EXERCISE REQUIREMENTS >>
Using the records below, write out again exactly the lines that begin at the line containing "camera: 55 degrees left, 15 degrees up" and end at the line containing "(478, 262) = (327, 145): yellow", and no other lines.

ENTRIES SHOWN >>
------------
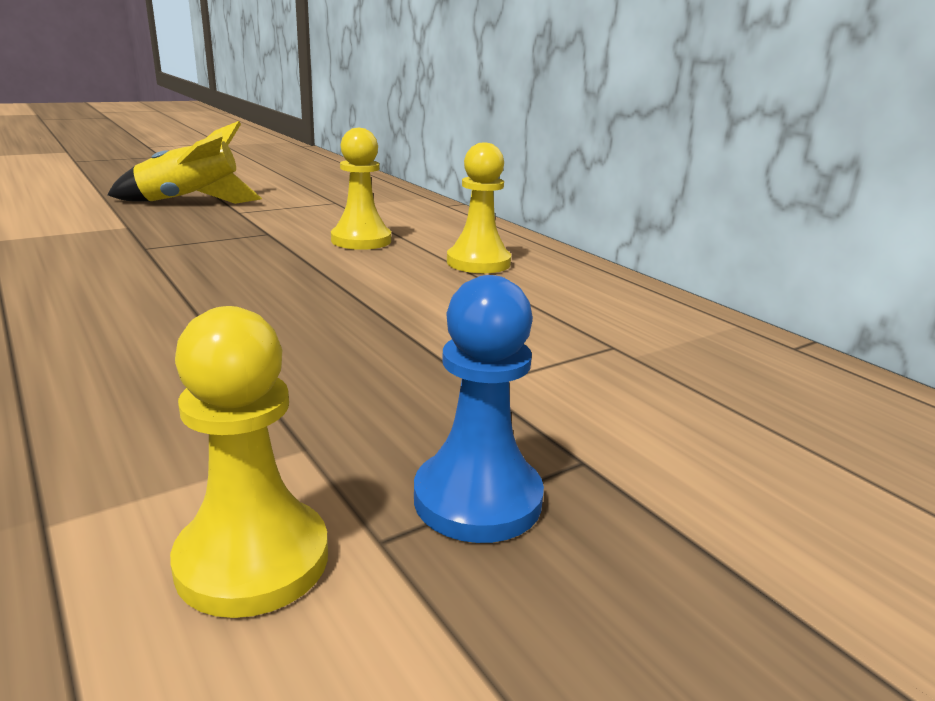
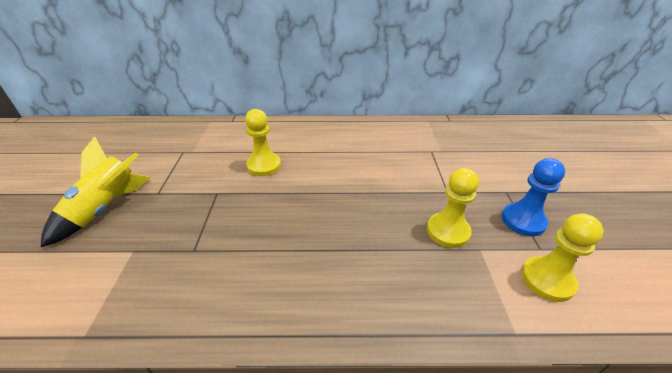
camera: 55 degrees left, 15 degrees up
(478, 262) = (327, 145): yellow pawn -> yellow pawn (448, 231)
------------
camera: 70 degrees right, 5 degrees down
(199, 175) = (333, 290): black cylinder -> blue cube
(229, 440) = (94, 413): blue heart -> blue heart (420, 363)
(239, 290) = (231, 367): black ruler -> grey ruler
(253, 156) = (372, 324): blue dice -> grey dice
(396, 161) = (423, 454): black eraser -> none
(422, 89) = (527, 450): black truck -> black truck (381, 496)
------------
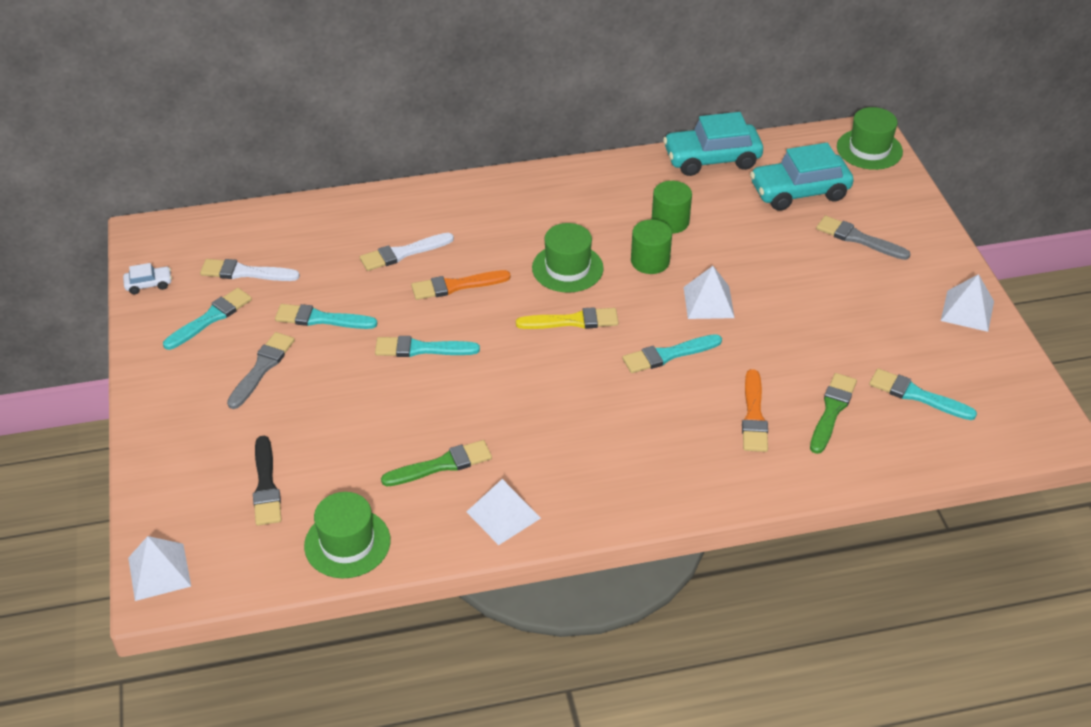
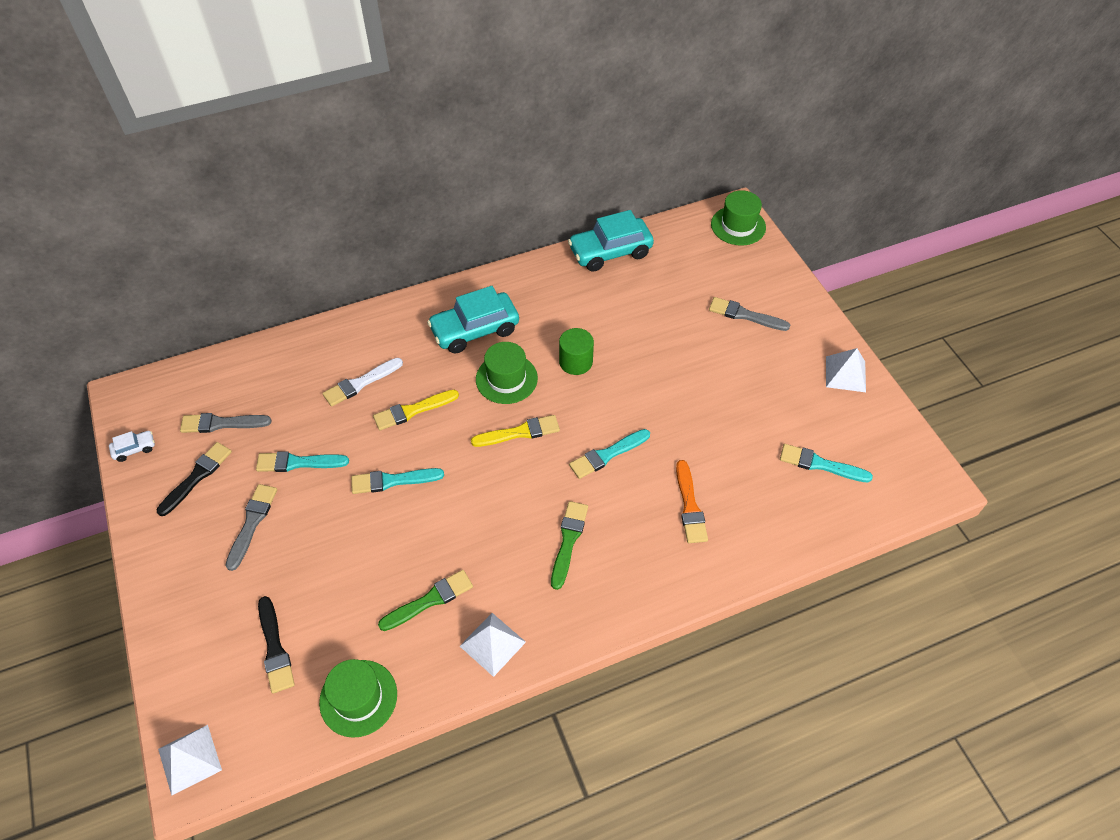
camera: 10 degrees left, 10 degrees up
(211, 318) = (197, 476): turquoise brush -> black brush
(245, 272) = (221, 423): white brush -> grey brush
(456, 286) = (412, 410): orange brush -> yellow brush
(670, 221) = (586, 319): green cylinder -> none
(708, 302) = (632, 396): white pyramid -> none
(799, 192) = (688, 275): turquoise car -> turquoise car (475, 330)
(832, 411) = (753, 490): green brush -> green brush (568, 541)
------------
TASK OUTPUT >>
camera: 55 degrees left, 15 degrees up
(478, 262) = (327, 145): yellow pawn -> yellow pawn (448, 231)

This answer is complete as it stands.